(Your task): Copy every record below exactly, leaving out any pictures.

(Records for the task):
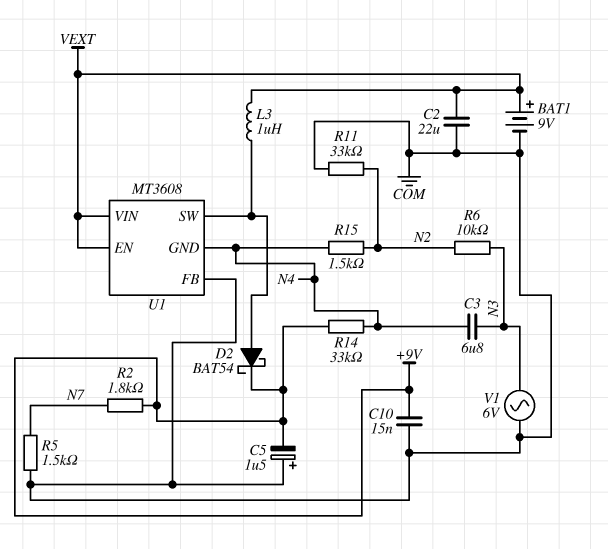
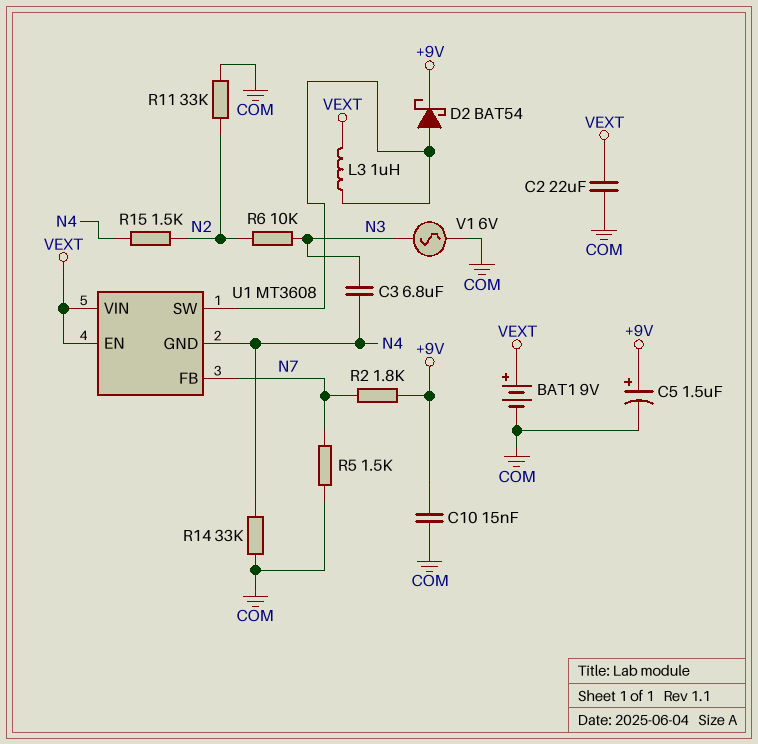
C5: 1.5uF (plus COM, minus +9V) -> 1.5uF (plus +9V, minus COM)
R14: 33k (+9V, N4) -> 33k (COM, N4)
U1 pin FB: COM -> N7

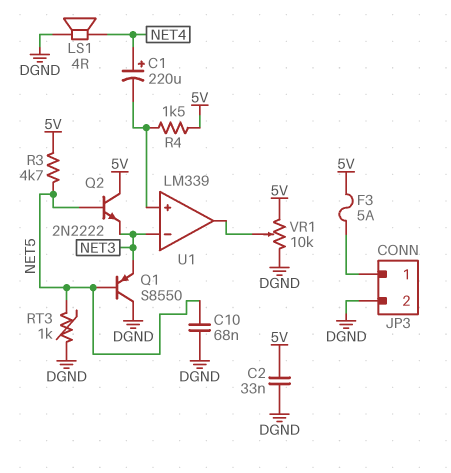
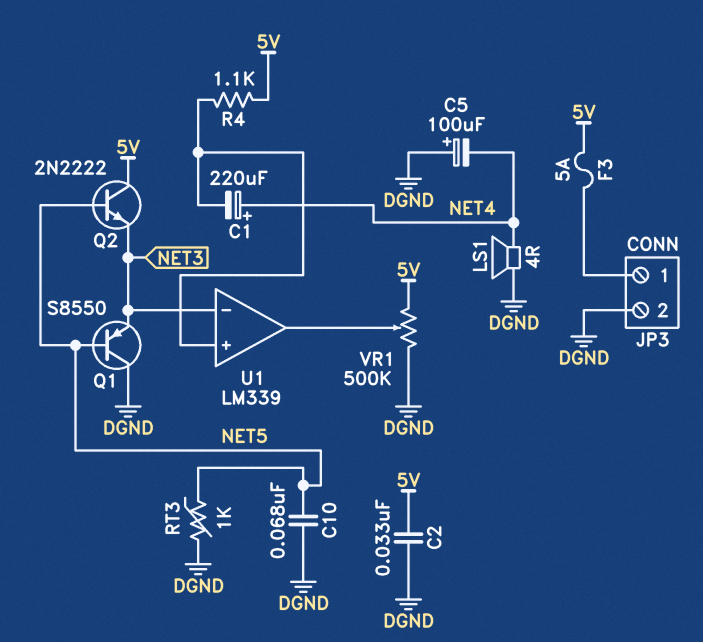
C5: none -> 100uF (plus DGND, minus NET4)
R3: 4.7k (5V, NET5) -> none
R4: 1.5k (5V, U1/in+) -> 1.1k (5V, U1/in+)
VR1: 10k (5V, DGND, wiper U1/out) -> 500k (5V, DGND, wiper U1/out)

(Solved problem):
C5: 1.5uF (plus COM, minus +9V) -> 1.5uF (plus +9V, minus COM)
R14: 33k (+9V, N4) -> 33k (COM, N4)
U1 pin FB: COM -> N7

C5: none -> 100uF (plus DGND, minus NET4)
R3: 4.7k (5V, NET5) -> none
R4: 1.5k (5V, U1/in+) -> 1.1k (5V, U1/in+)
VR1: 10k (5V, DGND, wiper U1/out) -> 500k (5V, DGND, wiper U1/out)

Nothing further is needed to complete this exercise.